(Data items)
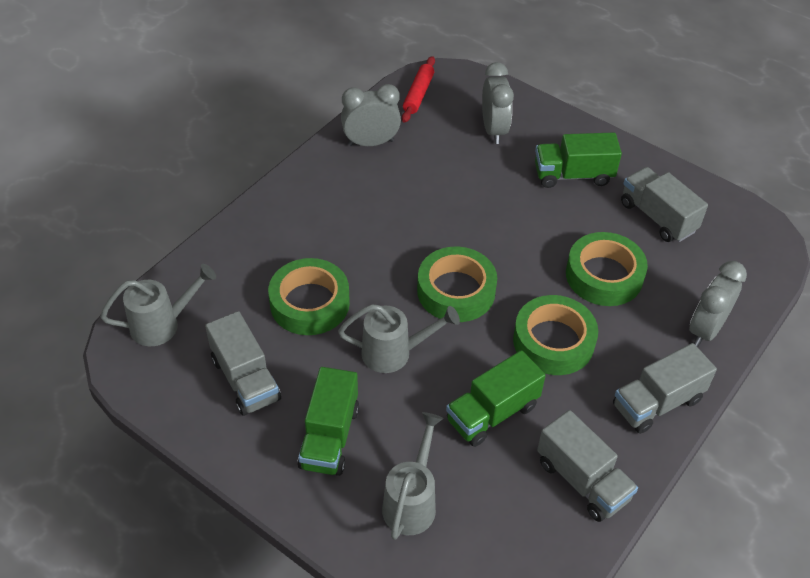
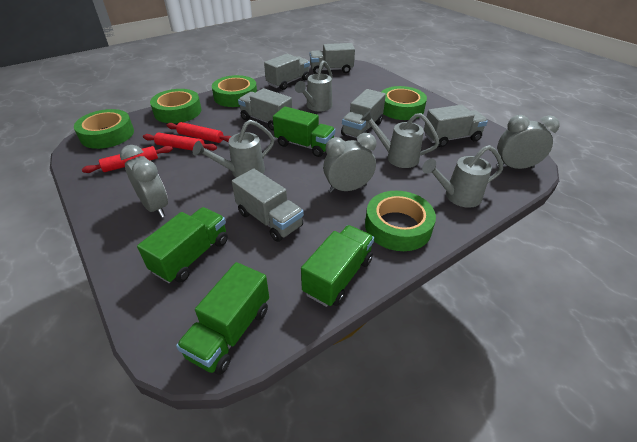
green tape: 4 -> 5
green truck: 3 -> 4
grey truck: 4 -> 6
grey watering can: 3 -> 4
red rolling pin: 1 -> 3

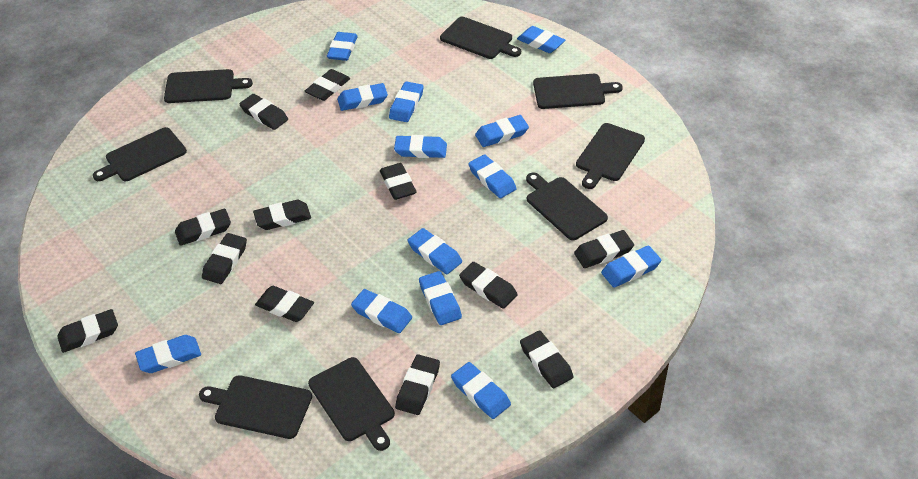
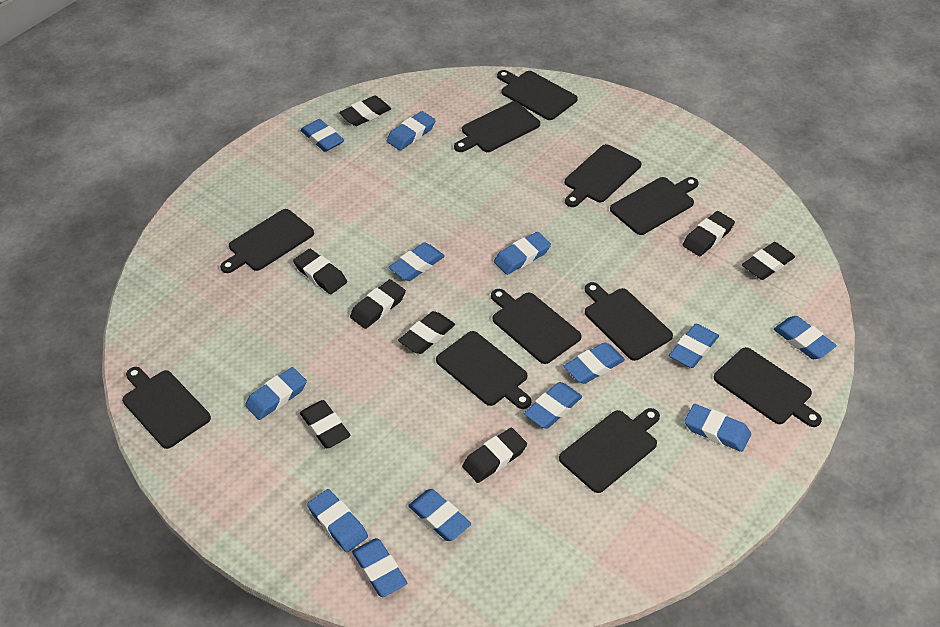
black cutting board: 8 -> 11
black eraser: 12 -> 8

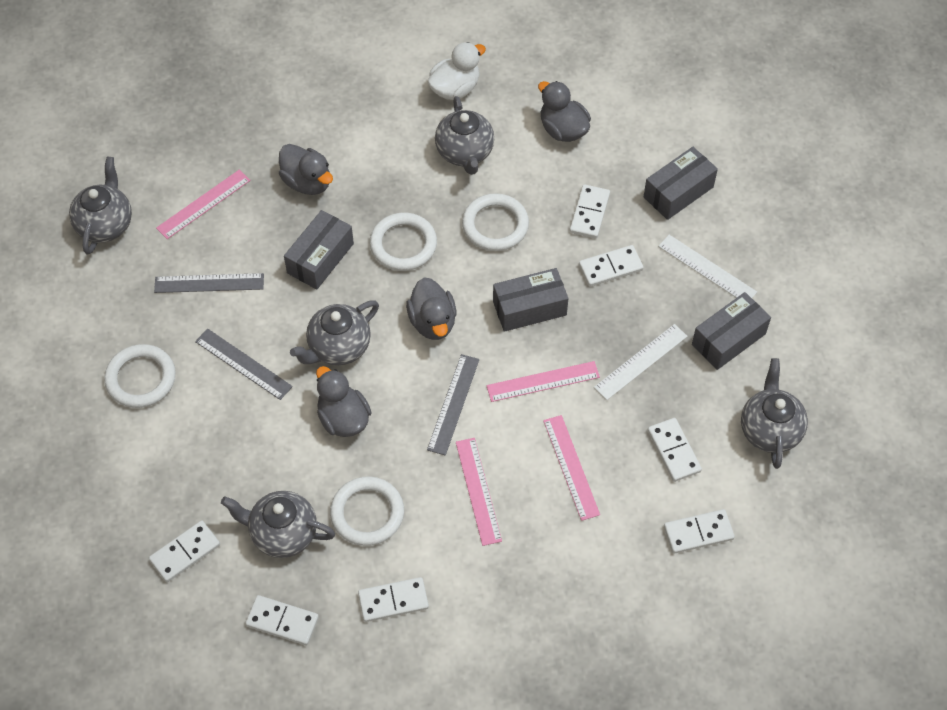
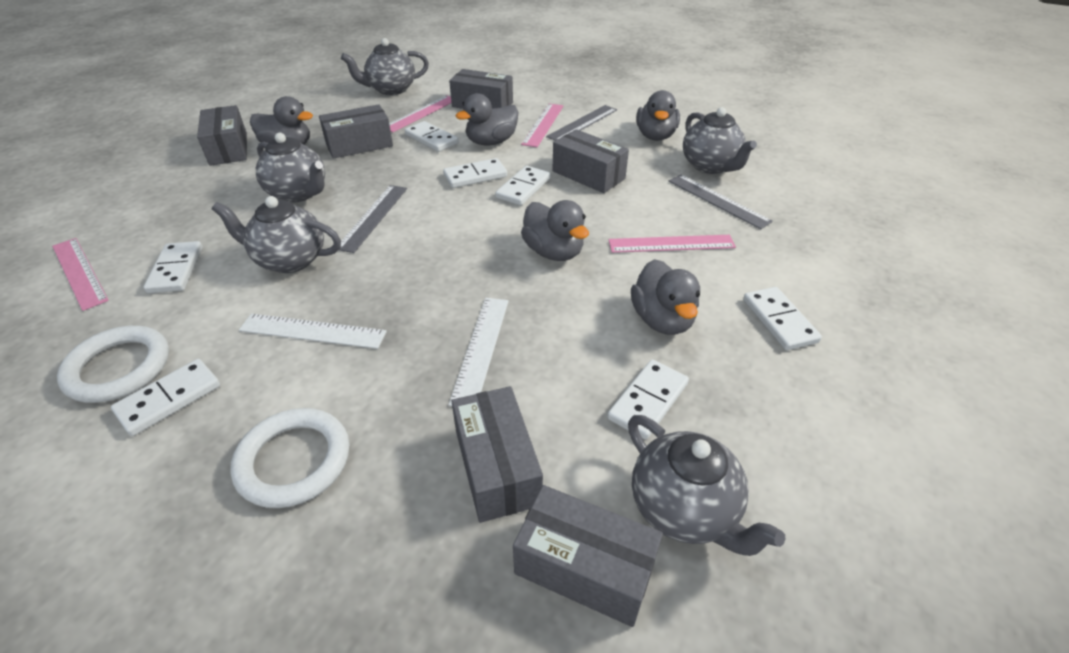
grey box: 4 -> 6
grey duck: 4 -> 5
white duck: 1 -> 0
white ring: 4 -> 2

• _WORK INSTRUCTION_: Filter the entries down to the lines containing "grey". Copy each of those lines.

• _COMPLETED EXERCISE_:
grey truck: 4 -> 6
grey watering can: 3 -> 4
grey box: 4 -> 6
grey duck: 4 -> 5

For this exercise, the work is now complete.